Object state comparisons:
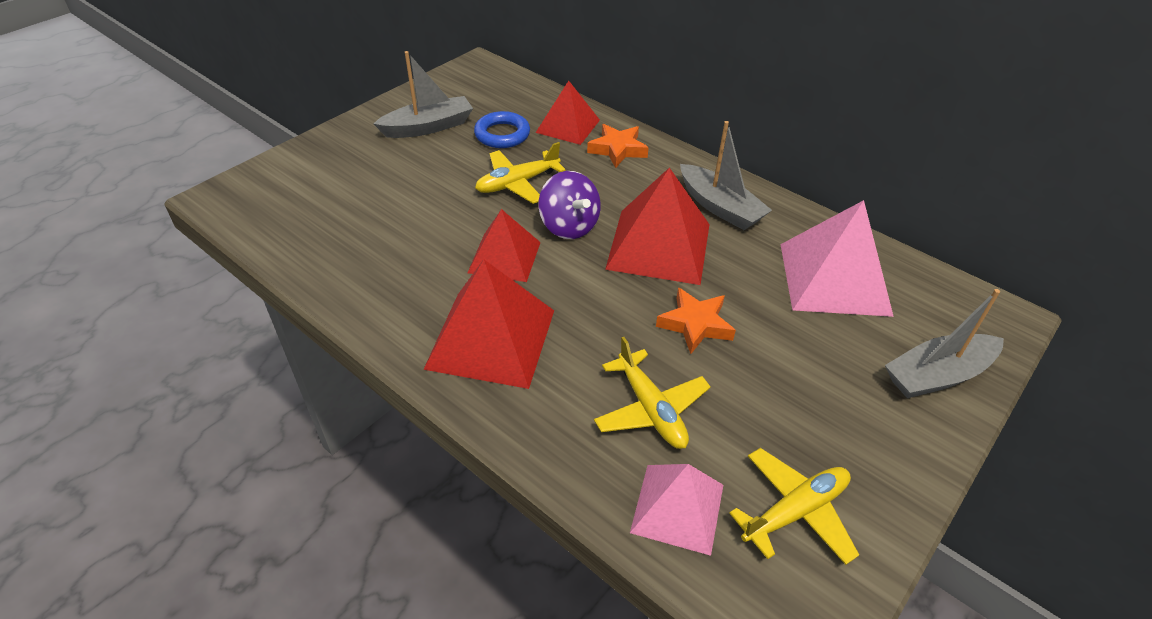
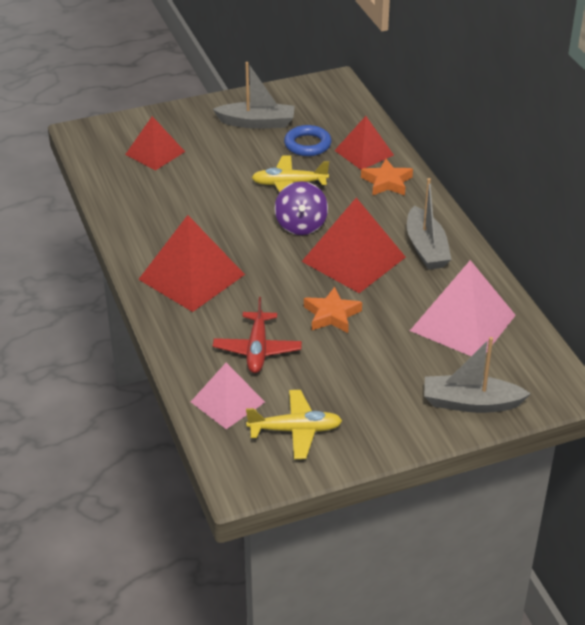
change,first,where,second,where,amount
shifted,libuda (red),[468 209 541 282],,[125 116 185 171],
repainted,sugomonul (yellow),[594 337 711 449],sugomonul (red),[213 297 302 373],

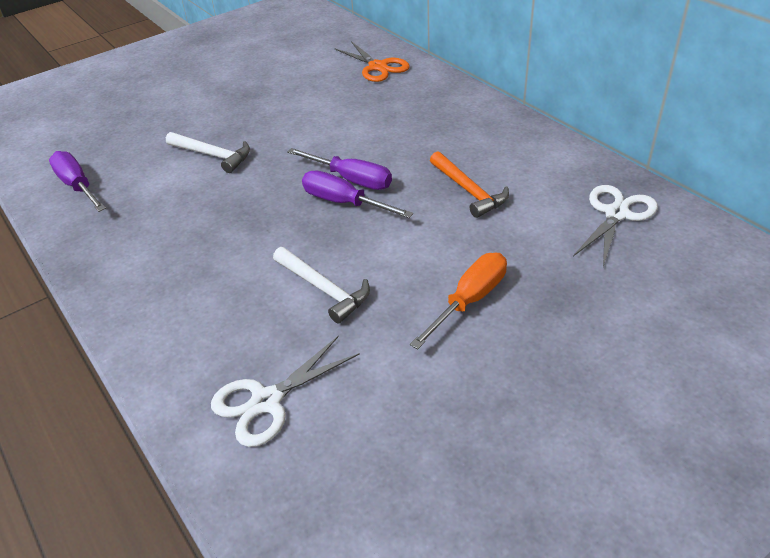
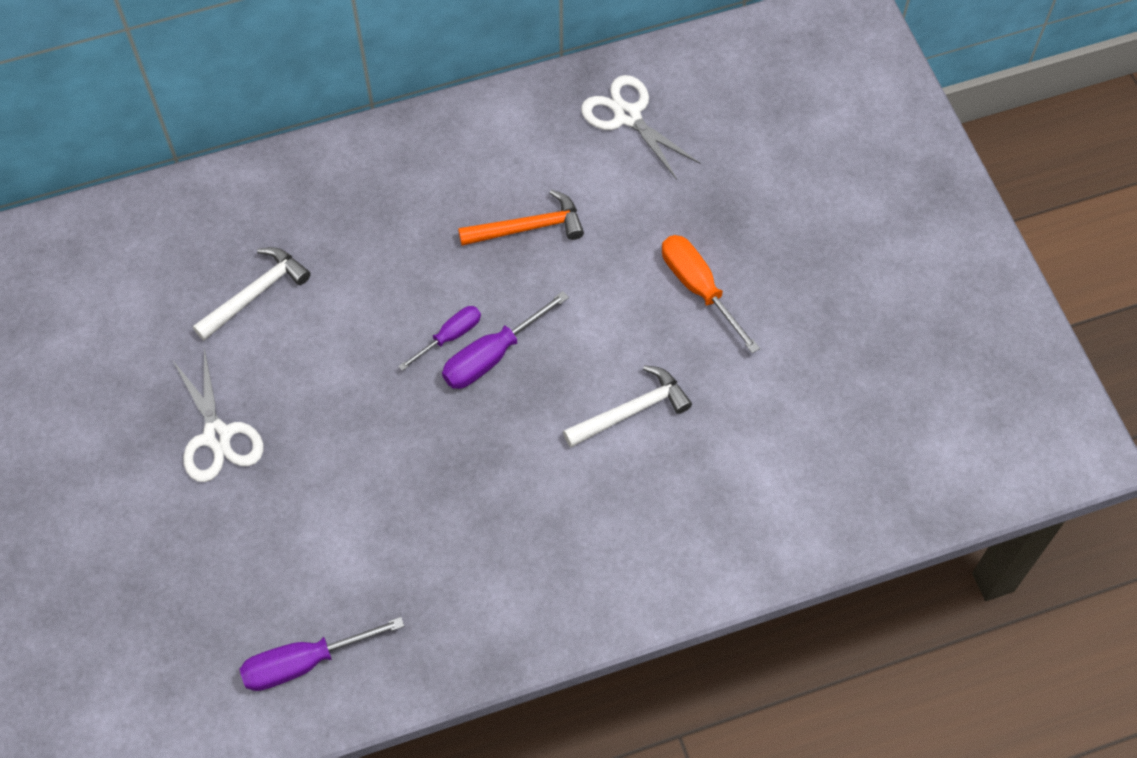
change,first,where,second,where,amount
shifted,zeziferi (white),[166 132 250 173],,[193 247 311 341],
shifted,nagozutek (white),[211 335 360 447],,[173 348 263 482],
scaled,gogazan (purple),[287 148 392 190],,[399 306 481 371],x0.65
gone,nagozutek (orange),[334 41 410 82],,,

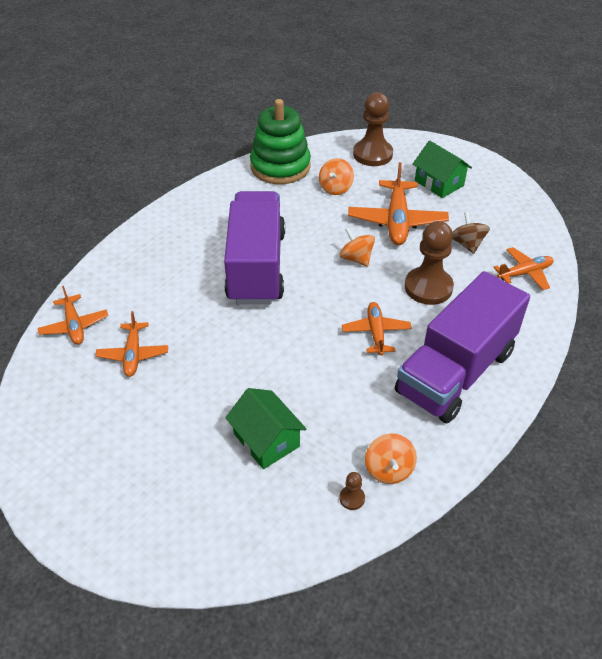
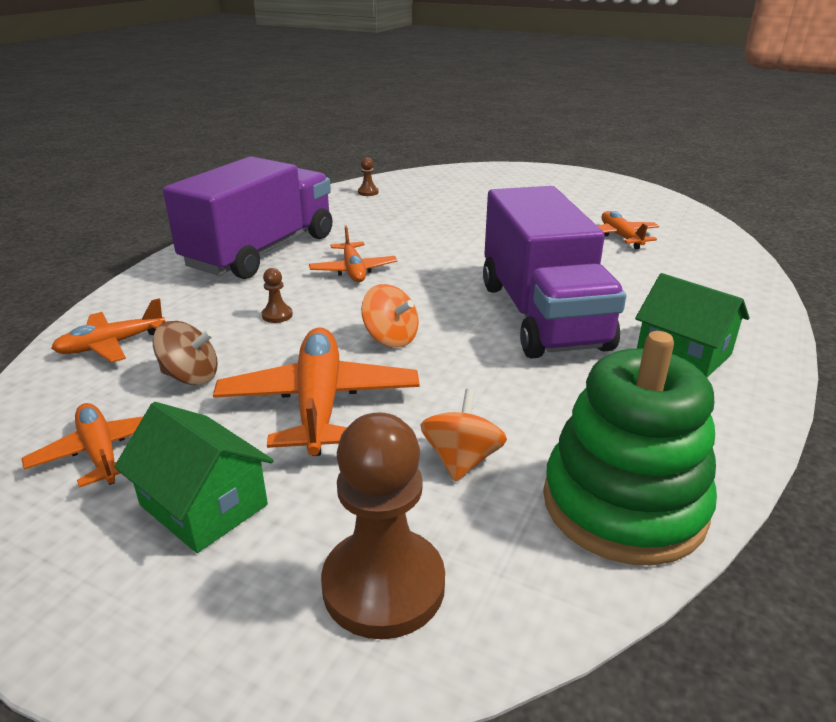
change,first,where,second,where,amount
shifted,sugomonul (orange),[38 286 108 345],,[21 403 144 488],
shifted,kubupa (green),[225 388 306 469],,[635 273 750 377],
gone,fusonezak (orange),[365 434 417 484],,,
scaled,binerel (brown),[405 221 454 305],,[262 268 293 323],x0.42
rotated,fusonezak (brown),[452 212 490 254],,[153 321 218 385],60 degrees counterclockwise

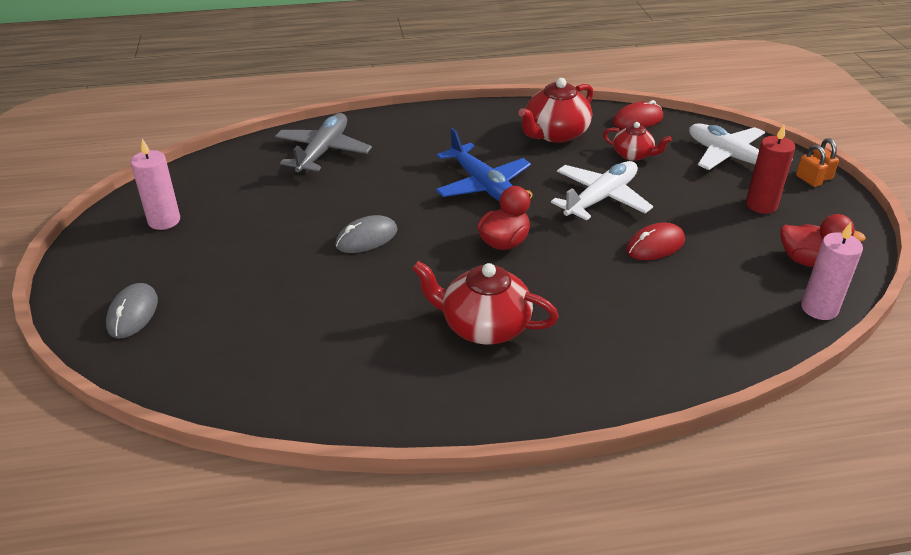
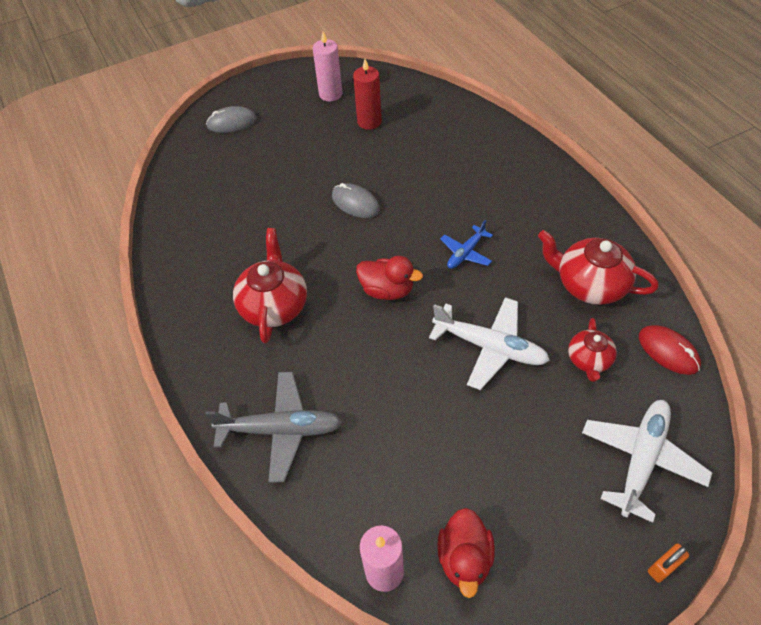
change,first,where,second,where,amount
shifted,sugomonul (grey),[275 113 372 173],,[205 372 342 483],
scaled,sugomonul (blue),[436 128 531 201],,[440 220 493 269],x0.57
gone,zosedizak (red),[626 222 685 260],,,
shifted,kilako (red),[746 125 795 214],,[353 59 382 130],
gone,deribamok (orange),[796 145 828 187],,,

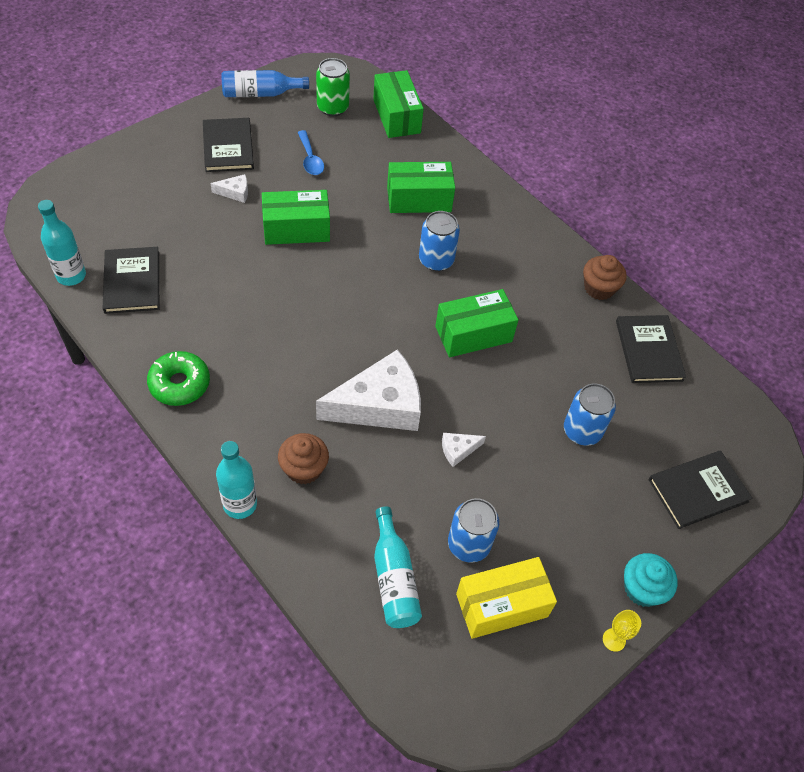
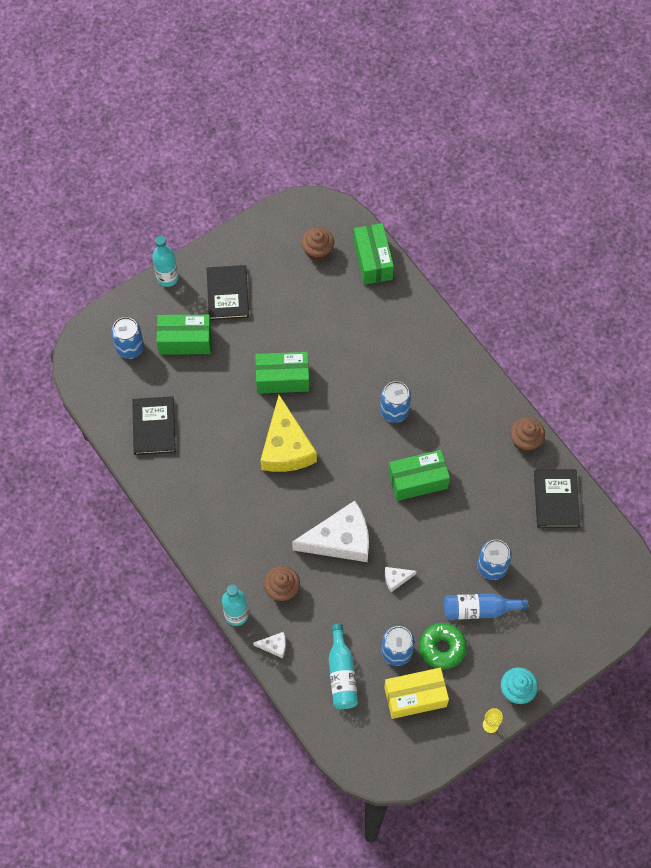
change,first,where,second,where,amount
shifted,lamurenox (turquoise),[38 200 86 286],,[152 236 178 287],
shifted,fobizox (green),[147 351 210 406],,[419 623 467 670],
shifted,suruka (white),[211 174 248 203],,[253 632 286 658],
shifted,lamurenox (blue),[221 70 309 97],,[444 594 528 620],
gone,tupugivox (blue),[298 130 324 175],,,
swapped,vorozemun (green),[316 58 350 116],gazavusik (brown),[301 227 334 261],
shifted,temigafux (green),[387 162 455 213],,[156 315 211 355],
gone,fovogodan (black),[649 450 752 529],,,
new,,,vorozemun (blue),[111 317 144 359],
new,,,suruka (yellow),[260 395 317 472],

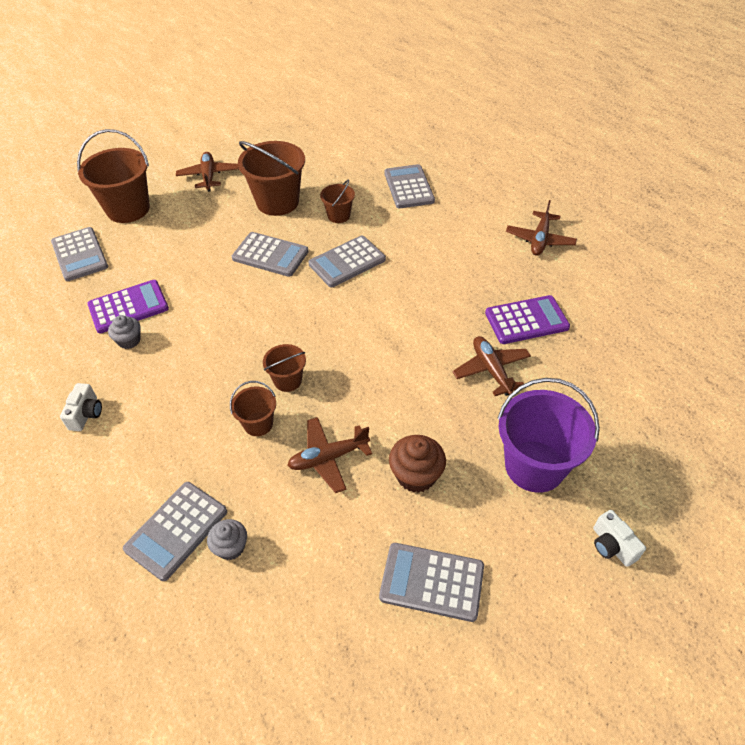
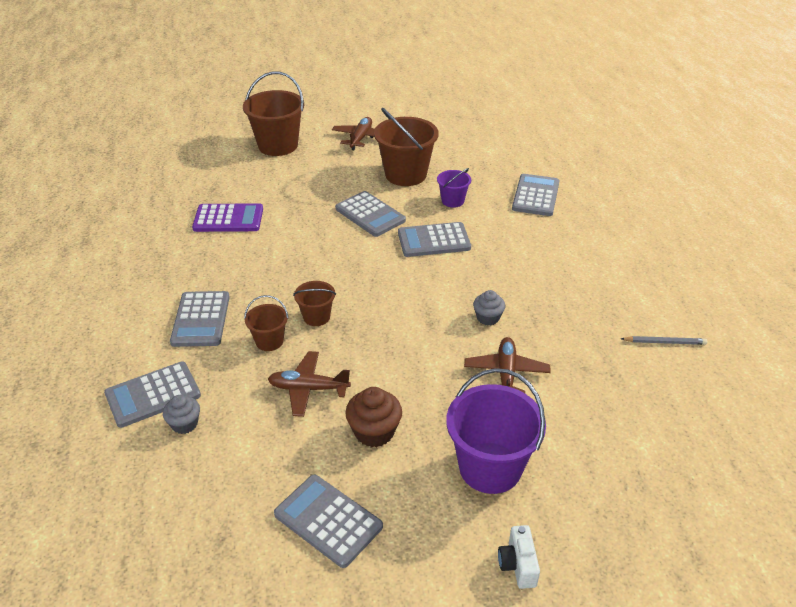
change,first,where,second,where,amount
shifted,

- **YOUR OBJECTIVE**
Apart from the pictures, every record must be set down exactly.

- **WRITTEN RESPONSE**
change,first,where,second,where,amount
shifted,libuda (red),[468 209 541 282],,[125 116 185 171],
repainted,sugomonul (yellow),[594 337 711 449],sugomonul (red),[213 297 302 373],

change,first,where,second,where,amount
shifted,zeziferi (white),[166 132 250 173],,[193 247 311 341],
shifted,nagozutek (white),[211 335 360 447],,[173 348 263 482],
scaled,gogazan (purple),[287 148 392 190],,[399 306 481 371],x0.65
gone,nagozutek (orange),[334 41 410 82],,,

change,first,where,second,where,amount
shifted,sugomonul (orange),[38 286 108 345],,[21 403 144 488],
shifted,kubupa (green),[225 388 306 469],,[635 273 750 377],
gone,fusonezak (orange),[365 434 417 484],,,
scaled,binerel (brown),[405 221 454 305],,[262 268 293 323],x0.42
rotated,fusonezak (brown),[452 212 490 254],,[153 321 218 385],60 degrees counterclockwise

change,first,where,second,where,amount
shifted,sugomonul (grey),[275 113 372 173],,[205 372 342 483],
scaled,sugomonul (blue),[436 128 531 201],,[440 220 493 269],x0.57
gone,zosedizak (red),[626 222 685 260],,,
shifted,kilako (red),[746 125 795 214],,[353 59 382 130],
gone,deribamok (orange),[796 145 828 187],,,

change,first,where,second,where,amount
shifted,lamurenox (turquoise),[38 200 86 286],,[152 236 178 287],
shifted,fobizox (green),[147 351 210 406],,[419 623 467 670],
shifted,suruka (white),[211 174 248 203],,[253 632 286 658],
shifted,lamurenox (blue),[221 70 309 97],,[444 594 528 620],
gone,tupugivox (blue),[298 130 324 175],,,
swapped,vorozemun (green),[316 58 350 116],gazavusik (brown),[301 227 334 261],
shifted,temigafux (green),[387 162 455 213],,[156 315 211 355],
gone,fovogodan (black),[649 450 752 529],,,
new,,,vorozemun (blue),[111 317 144 359],
new,,,suruka (yellow),[260 395 317 472],

change,first,where,second,where,amount
shifted,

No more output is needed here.